* Problem requirements:
Find the line that contains "none -> grey plate F6 level 1" in the records below, then repeat exactly that line and each one after it, leaving pictures out.

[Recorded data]
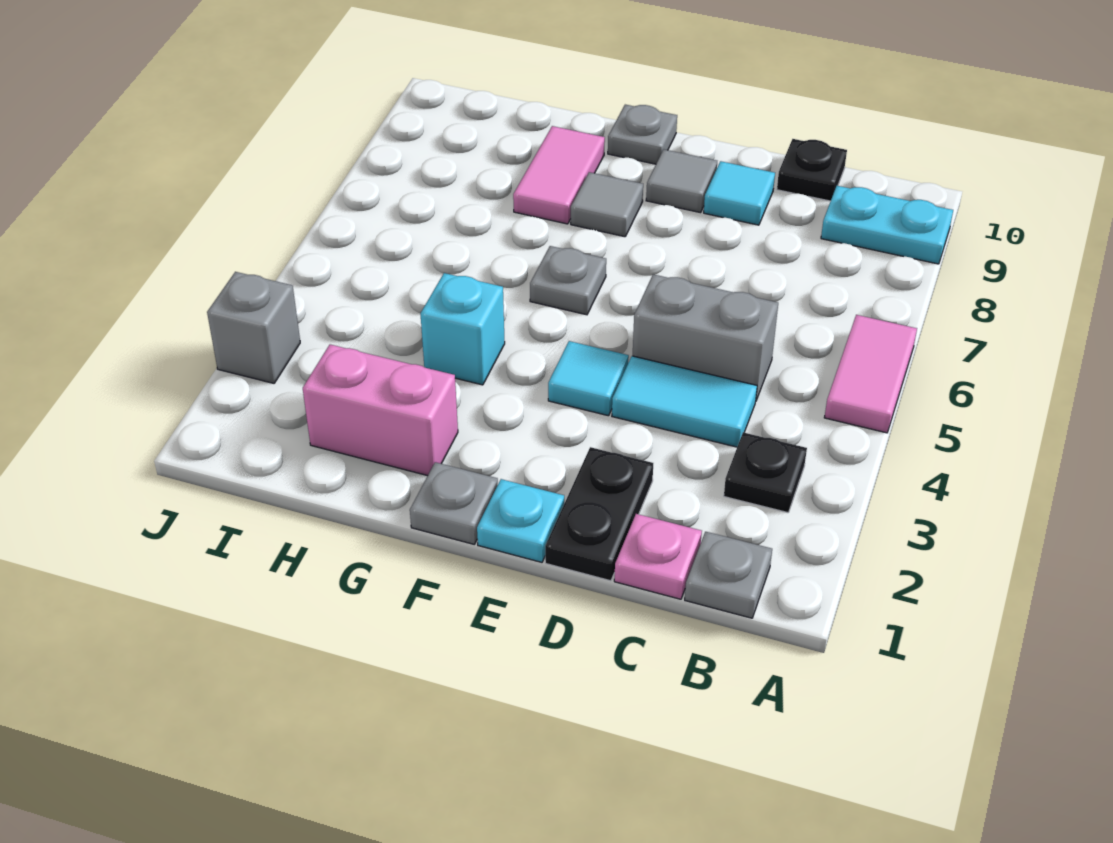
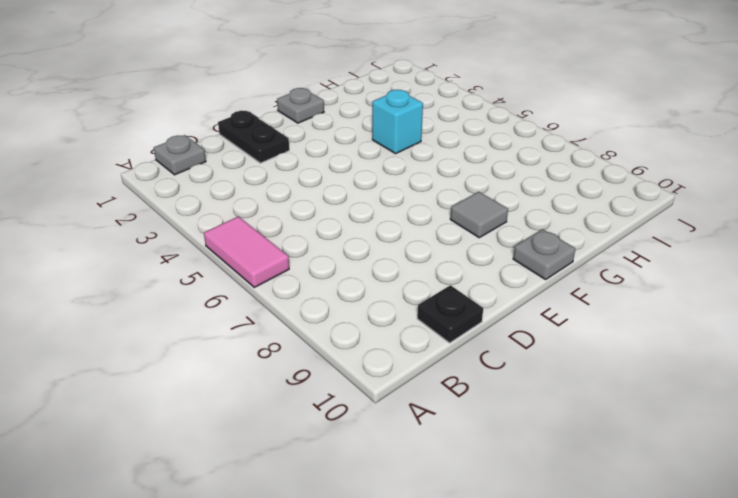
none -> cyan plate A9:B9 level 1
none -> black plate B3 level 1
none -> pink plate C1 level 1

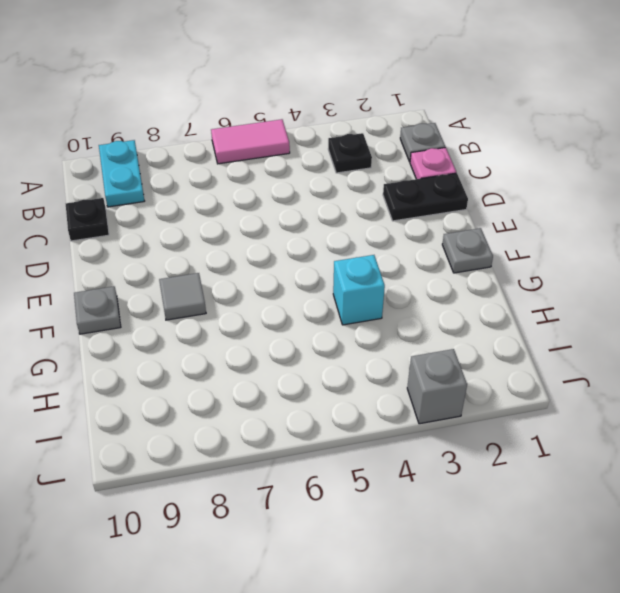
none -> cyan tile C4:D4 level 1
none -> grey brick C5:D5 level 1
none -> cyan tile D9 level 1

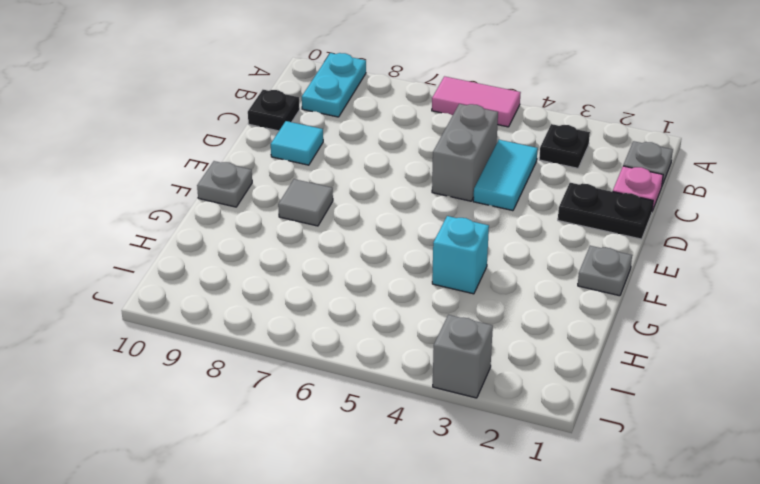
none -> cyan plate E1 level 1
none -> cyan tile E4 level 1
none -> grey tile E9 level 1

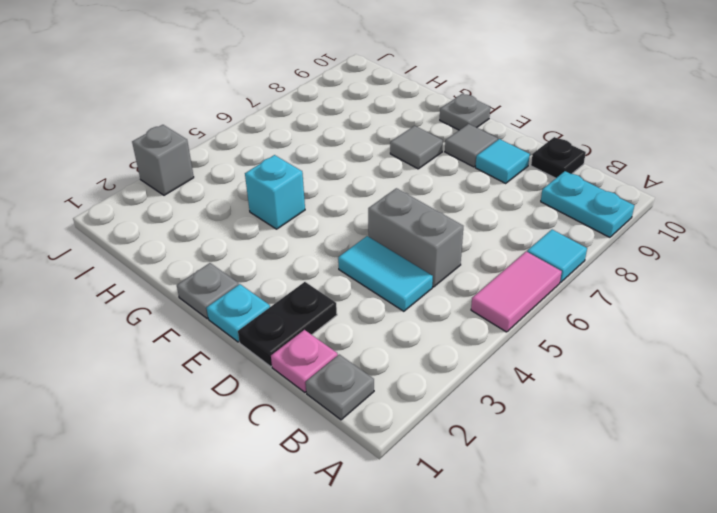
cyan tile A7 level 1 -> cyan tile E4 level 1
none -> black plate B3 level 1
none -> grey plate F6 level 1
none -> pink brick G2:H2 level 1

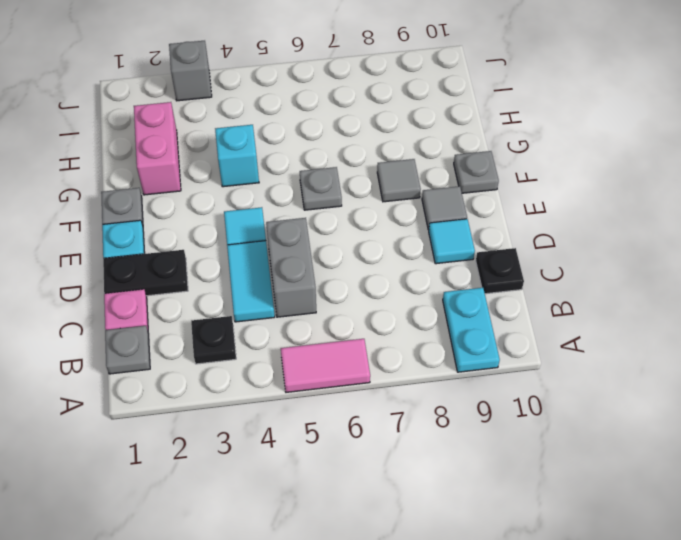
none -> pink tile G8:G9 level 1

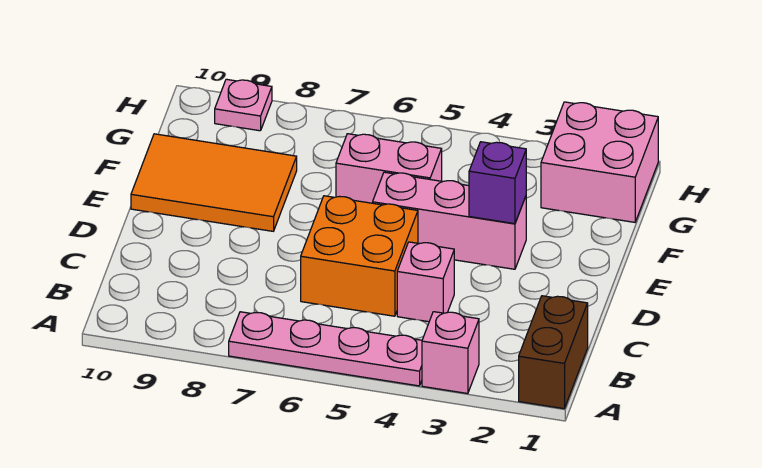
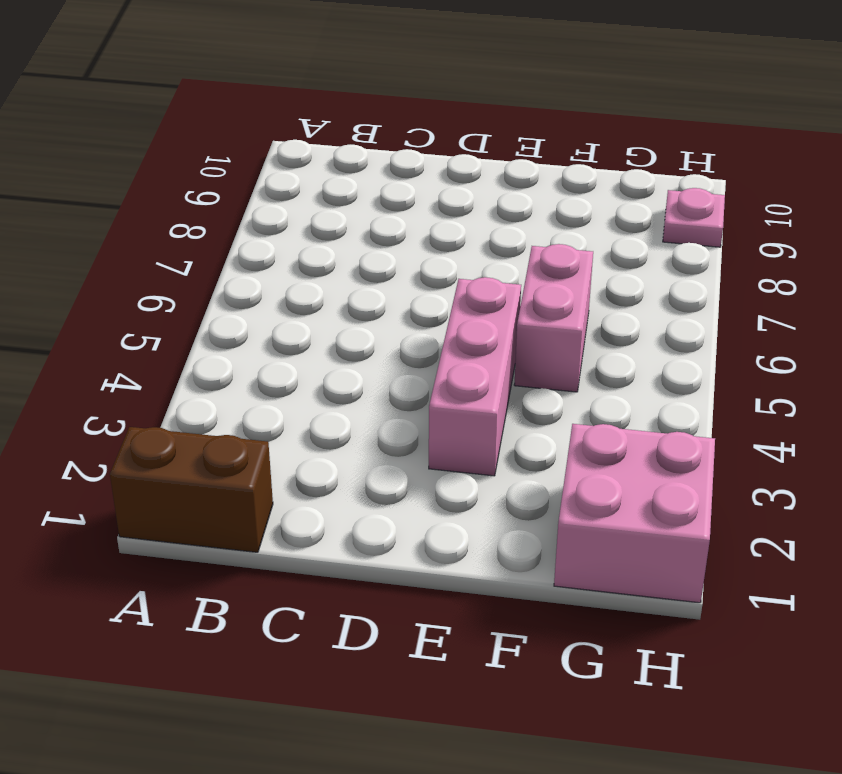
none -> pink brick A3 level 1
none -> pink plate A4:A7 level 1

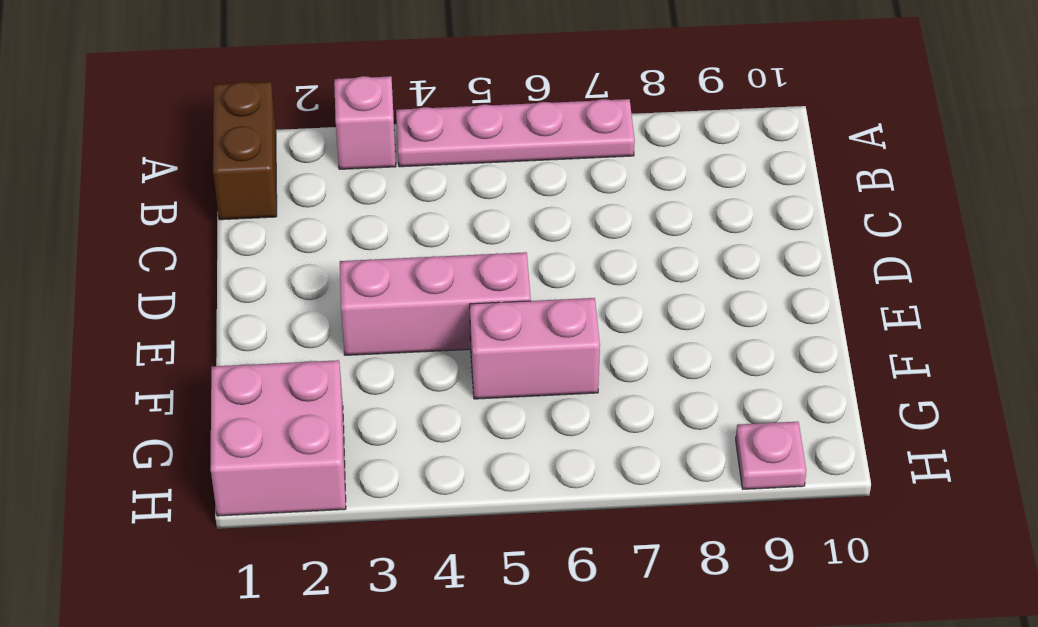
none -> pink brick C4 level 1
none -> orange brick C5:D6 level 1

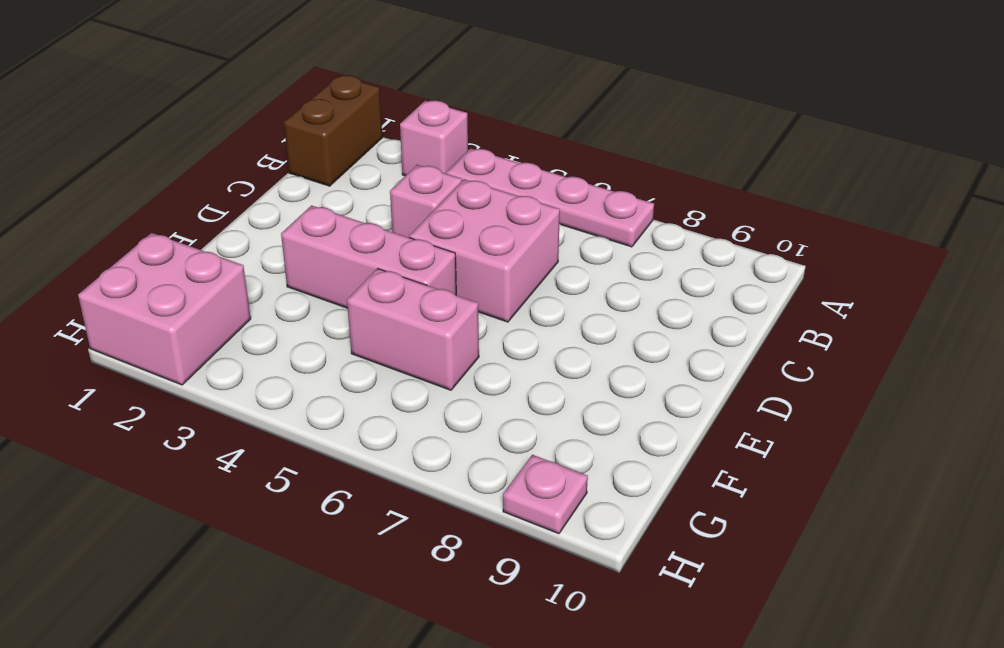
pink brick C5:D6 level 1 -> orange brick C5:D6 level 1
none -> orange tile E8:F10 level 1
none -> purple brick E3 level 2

* Solution:
none -> grey plate F6 level 1
none -> pink brick G2:H2 level 1

none -> pink tile G8:G9 level 1

none -> pink brick A3 level 1
none -> pink plate A4:A7 level 1

none -> pink brick C4 level 1
none -> orange brick C5:D6 level 1

pink brick C5:D6 level 1 -> orange brick C5:D6 level 1
none -> orange tile E8:F10 level 1
none -> purple brick E3 level 2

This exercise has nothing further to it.